Description of the task: Work through the material below and count the lines holding the word "rotated"; give that count and nothing more.

Material provided:
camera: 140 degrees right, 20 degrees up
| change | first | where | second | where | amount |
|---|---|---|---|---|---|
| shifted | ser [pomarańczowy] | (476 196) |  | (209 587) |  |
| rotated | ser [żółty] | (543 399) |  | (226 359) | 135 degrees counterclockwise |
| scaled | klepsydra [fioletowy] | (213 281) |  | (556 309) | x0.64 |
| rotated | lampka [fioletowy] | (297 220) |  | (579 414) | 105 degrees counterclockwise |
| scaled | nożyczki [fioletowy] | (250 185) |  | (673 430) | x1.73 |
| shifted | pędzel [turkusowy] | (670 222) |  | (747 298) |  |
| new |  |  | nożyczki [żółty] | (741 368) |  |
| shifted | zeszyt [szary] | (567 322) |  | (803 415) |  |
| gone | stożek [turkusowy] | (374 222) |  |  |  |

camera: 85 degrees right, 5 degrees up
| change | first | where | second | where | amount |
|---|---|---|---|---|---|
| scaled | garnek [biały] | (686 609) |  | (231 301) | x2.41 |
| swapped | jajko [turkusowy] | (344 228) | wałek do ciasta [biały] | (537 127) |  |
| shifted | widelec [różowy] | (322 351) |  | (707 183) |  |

* * *

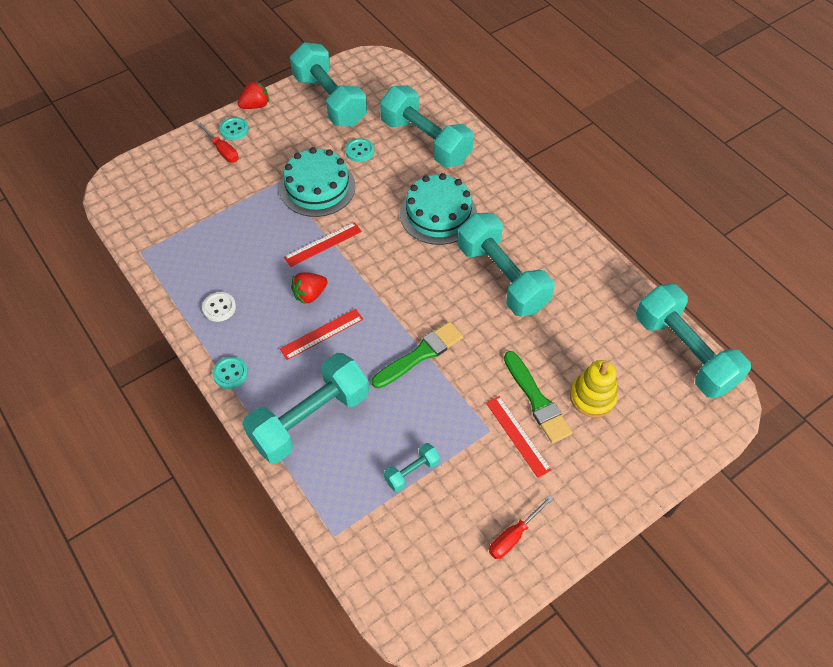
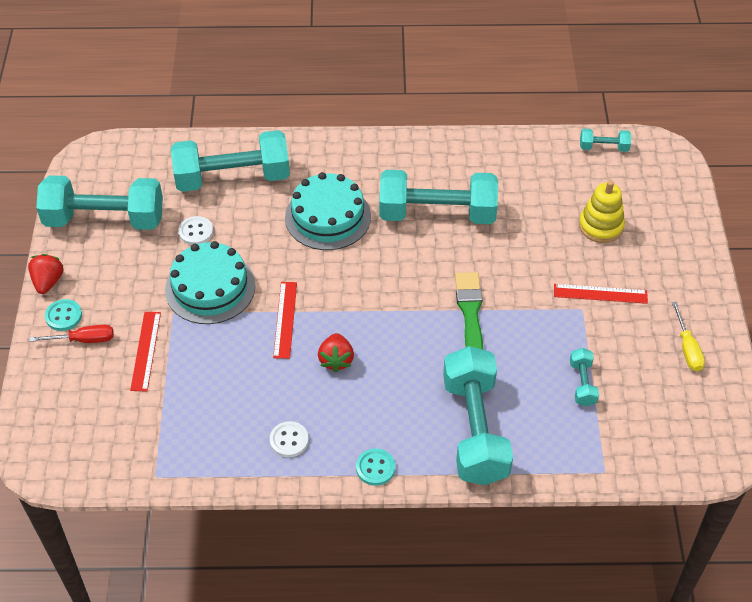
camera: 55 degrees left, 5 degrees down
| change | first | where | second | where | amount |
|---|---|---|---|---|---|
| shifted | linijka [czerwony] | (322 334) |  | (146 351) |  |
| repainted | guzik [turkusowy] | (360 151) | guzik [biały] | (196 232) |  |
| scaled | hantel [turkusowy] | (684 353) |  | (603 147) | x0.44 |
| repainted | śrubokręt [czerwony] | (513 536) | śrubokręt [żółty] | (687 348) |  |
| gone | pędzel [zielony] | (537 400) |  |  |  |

Expected output: 2